(Available records)

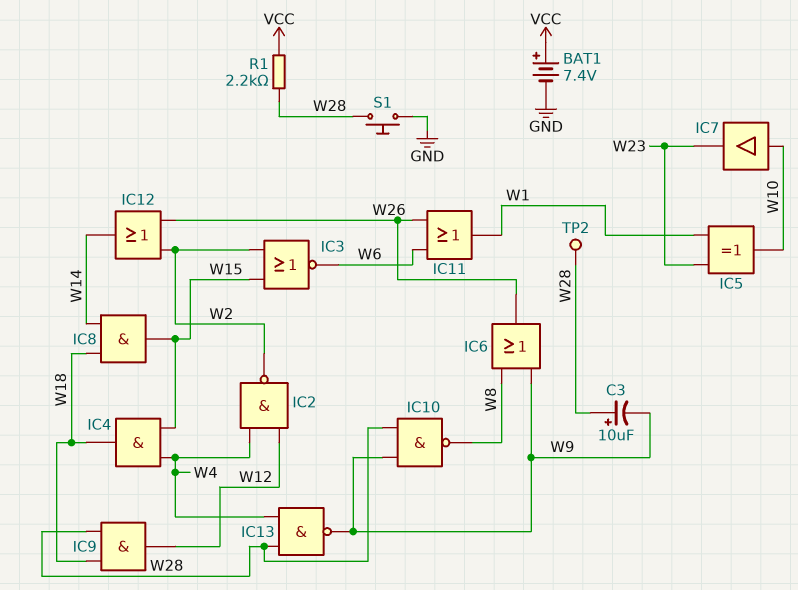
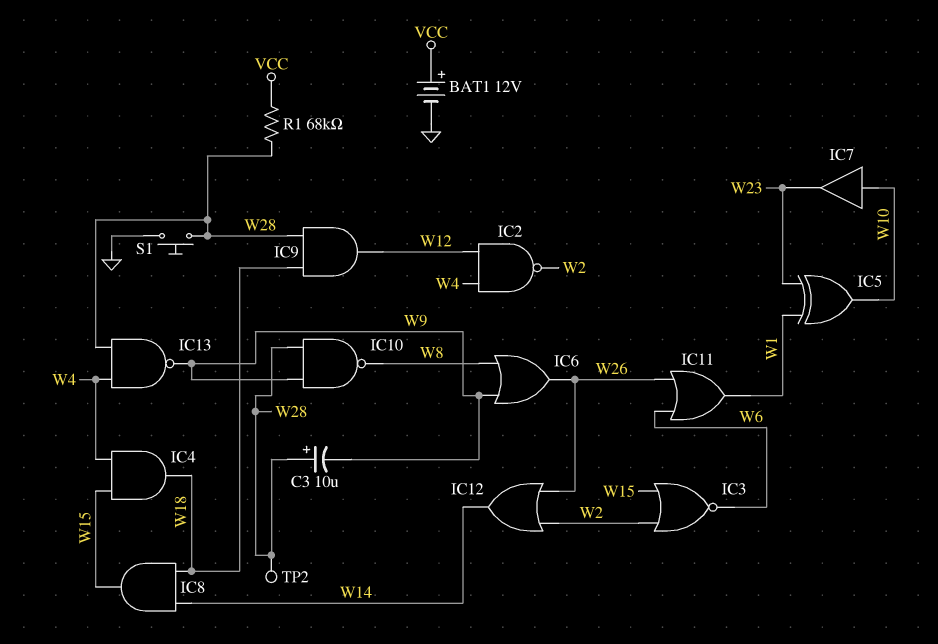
BAT1: 7.4V (plus VCC, minus GND) -> 12V (plus VCC, minus GND)
R1: 2.2k (VCC, W28) -> 68k (VCC, W28)

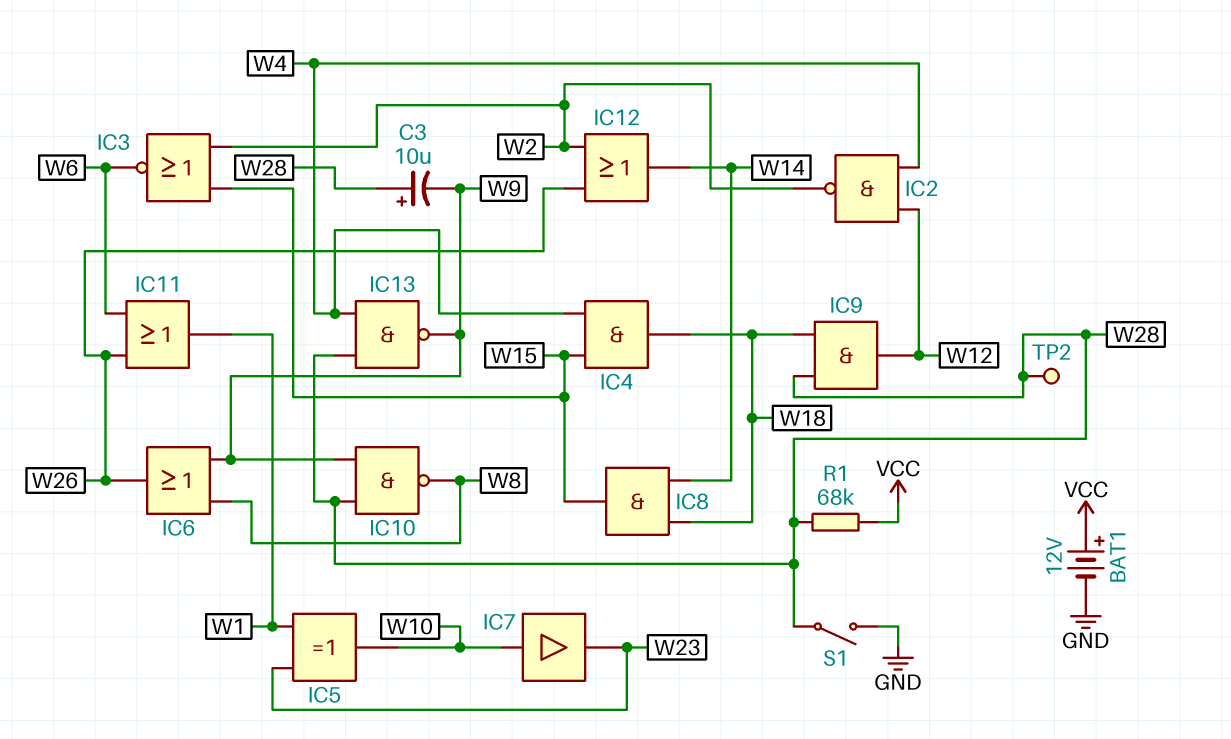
S1: button (GND, W28) -> switch (GND, W28)

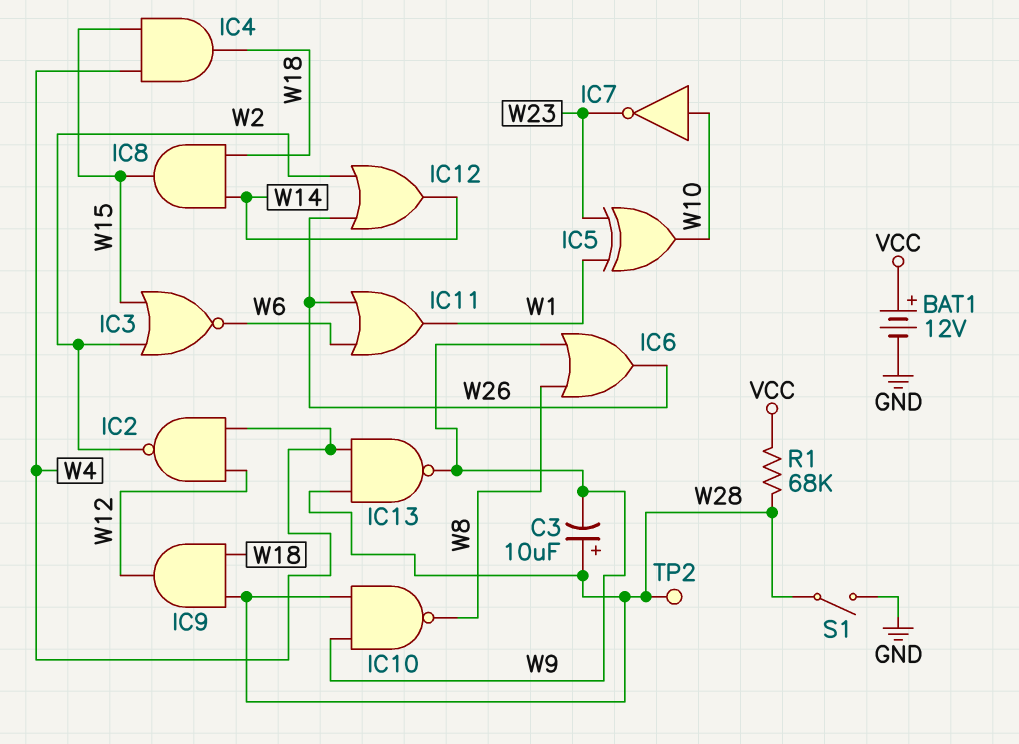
IC7: buffer (in W10, out W23) -> NOT (in W10, out W23)

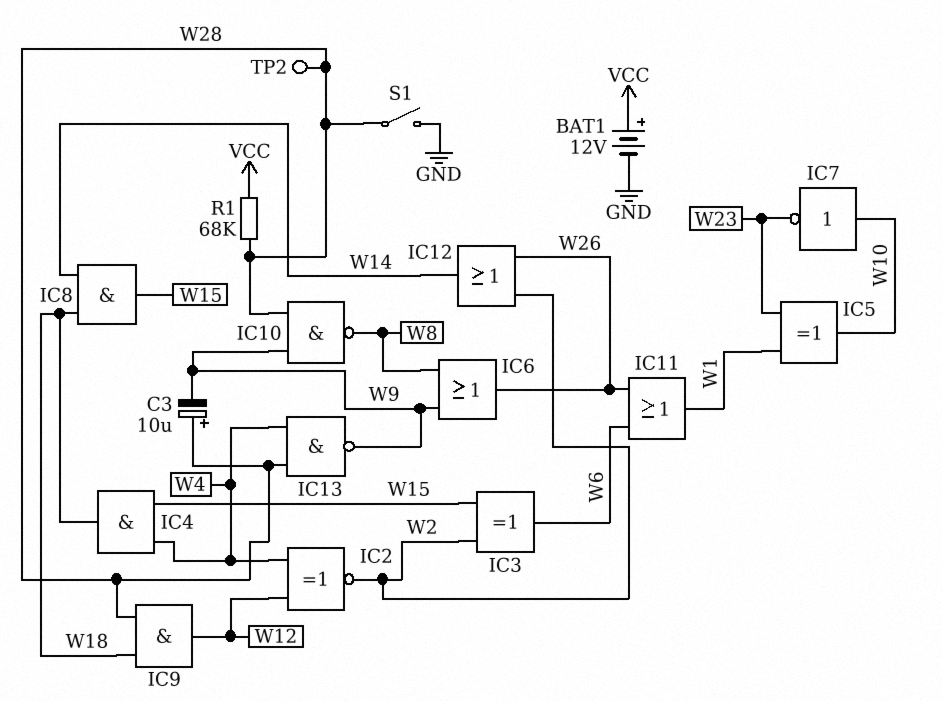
IC2: NAND (in W4, in W12, out W2) -> XNOR (in W4, in W12, out W2)
IC3: NOR (in W2, in W15, out W6) -> XOR (in W2, in W15, out W6)

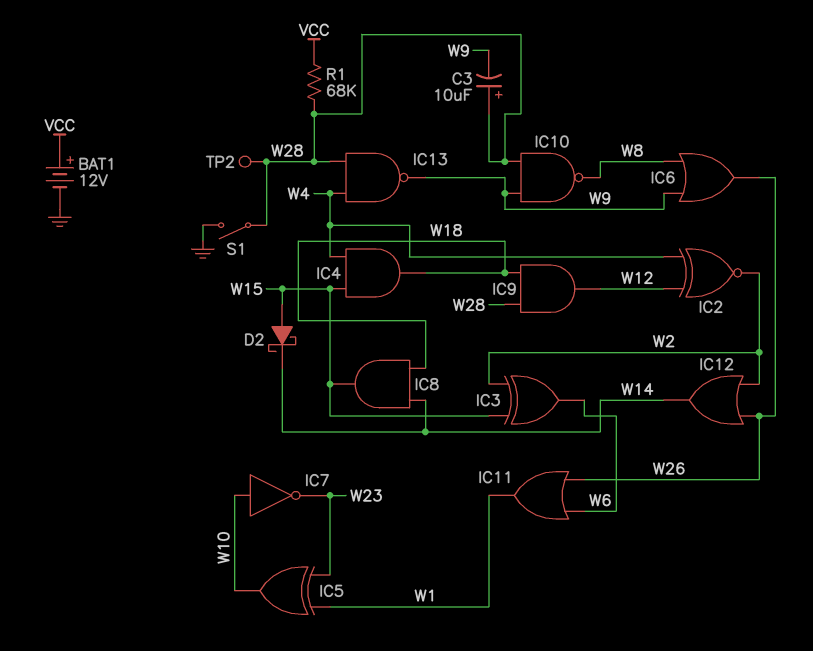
D2: none -> schottky (A W15, K W14)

(End Available records)

● Problem requirements: Every record is to be repeated exactly, and no picture is carried over.

● Output below:
BAT1: 7.4V (plus VCC, minus GND) -> 12V (plus VCC, minus GND)
R1: 2.2k (VCC, W28) -> 68k (VCC, W28)

S1: button (GND, W28) -> switch (GND, W28)

IC7: buffer (in W10, out W23) -> NOT (in W10, out W23)

IC2: NAND (in W4, in W12, out W2) -> XNOR (in W4, in W12, out W2)
IC3: NOR (in W2, in W15, out W6) -> XOR (in W2, in W15, out W6)

D2: none -> schottky (A W15, K W14)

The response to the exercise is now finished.